_TASK REQUIREMENTS:_ Exactly the lines from the start of the data through the line containing "SD2 pin CS: D1 -> D8" should be output, with both ends kept and nothing added.

- Opening Delimiter -

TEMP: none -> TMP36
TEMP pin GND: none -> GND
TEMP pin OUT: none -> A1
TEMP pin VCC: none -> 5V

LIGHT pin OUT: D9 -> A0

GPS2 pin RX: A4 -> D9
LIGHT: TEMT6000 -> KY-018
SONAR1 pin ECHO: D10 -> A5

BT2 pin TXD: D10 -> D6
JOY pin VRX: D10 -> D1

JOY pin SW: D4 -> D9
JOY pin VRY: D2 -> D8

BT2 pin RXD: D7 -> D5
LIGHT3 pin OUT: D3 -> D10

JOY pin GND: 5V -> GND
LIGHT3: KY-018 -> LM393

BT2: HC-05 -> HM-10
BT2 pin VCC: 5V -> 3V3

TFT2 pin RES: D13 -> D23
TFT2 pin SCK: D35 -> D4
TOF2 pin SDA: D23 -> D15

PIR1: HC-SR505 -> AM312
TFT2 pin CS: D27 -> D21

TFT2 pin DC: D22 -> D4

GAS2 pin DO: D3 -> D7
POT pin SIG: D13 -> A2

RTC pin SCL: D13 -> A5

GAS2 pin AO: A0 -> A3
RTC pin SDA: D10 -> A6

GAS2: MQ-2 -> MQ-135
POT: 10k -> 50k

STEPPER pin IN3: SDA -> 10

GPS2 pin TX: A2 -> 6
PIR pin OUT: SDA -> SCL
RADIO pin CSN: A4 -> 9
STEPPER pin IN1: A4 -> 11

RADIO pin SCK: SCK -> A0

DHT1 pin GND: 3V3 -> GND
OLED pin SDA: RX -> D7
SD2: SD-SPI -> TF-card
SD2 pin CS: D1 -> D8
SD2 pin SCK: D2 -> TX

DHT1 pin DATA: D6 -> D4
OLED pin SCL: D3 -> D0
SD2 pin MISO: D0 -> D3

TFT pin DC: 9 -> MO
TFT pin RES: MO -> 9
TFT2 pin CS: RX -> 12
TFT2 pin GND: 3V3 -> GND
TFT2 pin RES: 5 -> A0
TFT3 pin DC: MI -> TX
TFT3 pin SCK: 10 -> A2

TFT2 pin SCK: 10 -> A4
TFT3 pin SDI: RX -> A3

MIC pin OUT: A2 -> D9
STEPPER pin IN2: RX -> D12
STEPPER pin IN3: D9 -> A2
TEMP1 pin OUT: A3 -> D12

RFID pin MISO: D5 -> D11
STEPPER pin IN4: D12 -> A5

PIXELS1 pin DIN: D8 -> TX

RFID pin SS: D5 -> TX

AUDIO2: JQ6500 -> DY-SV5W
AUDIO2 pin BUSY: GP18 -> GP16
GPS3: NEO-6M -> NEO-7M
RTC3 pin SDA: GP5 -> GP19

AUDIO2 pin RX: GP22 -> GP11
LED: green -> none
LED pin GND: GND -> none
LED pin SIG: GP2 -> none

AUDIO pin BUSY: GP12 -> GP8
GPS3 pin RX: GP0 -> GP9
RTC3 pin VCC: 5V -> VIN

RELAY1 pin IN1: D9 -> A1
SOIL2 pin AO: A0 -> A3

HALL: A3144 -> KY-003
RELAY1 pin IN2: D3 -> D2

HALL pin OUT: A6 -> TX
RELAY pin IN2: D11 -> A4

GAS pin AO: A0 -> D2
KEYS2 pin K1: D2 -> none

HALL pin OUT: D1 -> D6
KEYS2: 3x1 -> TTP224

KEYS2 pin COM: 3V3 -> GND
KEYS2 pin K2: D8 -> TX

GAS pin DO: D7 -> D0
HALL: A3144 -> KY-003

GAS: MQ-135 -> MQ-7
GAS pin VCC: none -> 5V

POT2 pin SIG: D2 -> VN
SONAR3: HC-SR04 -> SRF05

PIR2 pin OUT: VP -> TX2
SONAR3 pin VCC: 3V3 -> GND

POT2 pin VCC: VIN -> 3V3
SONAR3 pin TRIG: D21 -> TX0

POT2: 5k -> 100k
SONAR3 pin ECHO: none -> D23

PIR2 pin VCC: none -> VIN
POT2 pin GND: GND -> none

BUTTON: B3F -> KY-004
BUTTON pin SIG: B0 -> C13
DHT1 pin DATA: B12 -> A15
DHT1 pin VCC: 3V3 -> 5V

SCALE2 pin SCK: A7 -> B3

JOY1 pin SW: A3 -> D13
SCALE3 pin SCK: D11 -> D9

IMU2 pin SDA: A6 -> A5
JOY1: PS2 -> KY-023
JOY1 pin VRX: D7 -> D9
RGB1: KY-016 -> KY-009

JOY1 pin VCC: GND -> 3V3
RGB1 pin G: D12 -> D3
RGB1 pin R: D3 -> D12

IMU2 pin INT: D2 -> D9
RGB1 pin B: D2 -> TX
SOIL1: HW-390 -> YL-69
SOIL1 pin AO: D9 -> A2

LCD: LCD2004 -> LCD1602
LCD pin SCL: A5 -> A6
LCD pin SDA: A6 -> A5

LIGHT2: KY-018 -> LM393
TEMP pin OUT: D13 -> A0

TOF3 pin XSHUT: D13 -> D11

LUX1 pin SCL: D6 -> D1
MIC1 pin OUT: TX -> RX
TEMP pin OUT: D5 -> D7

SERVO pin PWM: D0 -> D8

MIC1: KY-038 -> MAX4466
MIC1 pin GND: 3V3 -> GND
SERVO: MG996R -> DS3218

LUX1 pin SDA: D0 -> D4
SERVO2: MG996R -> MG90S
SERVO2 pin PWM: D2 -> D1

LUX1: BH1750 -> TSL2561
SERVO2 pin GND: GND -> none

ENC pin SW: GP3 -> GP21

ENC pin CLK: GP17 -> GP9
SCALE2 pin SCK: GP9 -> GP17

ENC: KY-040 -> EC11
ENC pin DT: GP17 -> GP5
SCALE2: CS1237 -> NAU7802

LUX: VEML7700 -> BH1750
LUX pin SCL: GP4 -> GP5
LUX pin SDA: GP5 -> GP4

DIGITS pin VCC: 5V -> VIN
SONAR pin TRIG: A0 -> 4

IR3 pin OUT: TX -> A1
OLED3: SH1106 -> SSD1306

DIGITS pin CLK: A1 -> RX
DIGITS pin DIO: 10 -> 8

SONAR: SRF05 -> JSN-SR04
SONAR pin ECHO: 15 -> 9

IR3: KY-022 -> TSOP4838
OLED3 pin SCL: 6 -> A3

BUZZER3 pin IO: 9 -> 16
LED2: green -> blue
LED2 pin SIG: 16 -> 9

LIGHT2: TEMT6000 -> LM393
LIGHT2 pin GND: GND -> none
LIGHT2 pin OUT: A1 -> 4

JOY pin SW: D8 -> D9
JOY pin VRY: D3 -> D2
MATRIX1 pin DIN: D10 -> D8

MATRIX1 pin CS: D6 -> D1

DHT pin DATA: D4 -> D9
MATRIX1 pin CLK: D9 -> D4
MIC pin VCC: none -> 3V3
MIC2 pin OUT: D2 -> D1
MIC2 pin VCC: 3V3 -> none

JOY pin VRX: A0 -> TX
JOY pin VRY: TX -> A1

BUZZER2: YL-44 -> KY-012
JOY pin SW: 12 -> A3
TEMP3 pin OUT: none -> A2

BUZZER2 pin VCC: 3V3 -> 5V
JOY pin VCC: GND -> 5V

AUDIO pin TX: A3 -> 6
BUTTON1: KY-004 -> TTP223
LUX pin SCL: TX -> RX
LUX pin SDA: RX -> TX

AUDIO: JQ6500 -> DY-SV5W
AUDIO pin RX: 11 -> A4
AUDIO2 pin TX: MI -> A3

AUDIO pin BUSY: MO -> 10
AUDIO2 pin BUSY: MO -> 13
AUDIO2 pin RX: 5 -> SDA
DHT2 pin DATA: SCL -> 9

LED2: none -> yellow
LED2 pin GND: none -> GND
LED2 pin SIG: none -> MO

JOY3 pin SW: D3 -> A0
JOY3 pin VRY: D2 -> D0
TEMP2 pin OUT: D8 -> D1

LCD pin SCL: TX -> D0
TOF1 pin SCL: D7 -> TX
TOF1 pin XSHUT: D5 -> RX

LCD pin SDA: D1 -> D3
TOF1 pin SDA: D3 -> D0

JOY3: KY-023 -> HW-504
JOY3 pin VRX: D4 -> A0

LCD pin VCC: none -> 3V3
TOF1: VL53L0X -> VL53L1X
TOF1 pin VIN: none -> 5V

- Closing Delimiter -

_EXERCISE SOLUTION:_
TEMP: none -> TMP36
TEMP pin GND: none -> GND
TEMP pin OUT: none -> A1
TEMP pin VCC: none -> 5V

LIGHT pin OUT: D9 -> A0

GPS2 pin RX: A4 -> D9
LIGHT: TEMT6000 -> KY-018
SONAR1 pin ECHO: D10 -> A5

BT2 pin TXD: D10 -> D6
JOY pin VRX: D10 -> D1

JOY pin SW: D4 -> D9
JOY pin VRY: D2 -> D8

BT2 pin RXD: D7 -> D5
LIGHT3 pin OUT: D3 -> D10

JOY pin GND: 5V -> GND
LIGHT3: KY-018 -> LM393

BT2: HC-05 -> HM-10
BT2 pin VCC: 5V -> 3V3

TFT2 pin RES: D13 -> D23
TFT2 pin SCK: D35 -> D4
TOF2 pin SDA: D23 -> D15

PIR1: HC-SR505 -> AM312
TFT2 pin CS: D27 -> D21

TFT2 pin DC: D22 -> D4

GAS2 pin DO: D3 -> D7
POT pin SIG: D13 -> A2

RTC pin SCL: D13 -> A5

GAS2 pin AO: A0 -> A3
RTC pin SDA: D10 -> A6

GAS2: MQ-2 -> MQ-135
POT: 10k -> 50k

STEPPER pin IN3: SDA -> 10

GPS2 pin TX: A2 -> 6
PIR pin OUT: SDA -> SCL
RADIO pin CSN: A4 -> 9
STEPPER pin IN1: A4 -> 11

RADIO pin SCK: SCK -> A0

DHT1 pin GND: 3V3 -> GND
OLED pin SDA: RX -> D7
SD2: SD-SPI -> TF-card
SD2 pin CS: D1 -> D8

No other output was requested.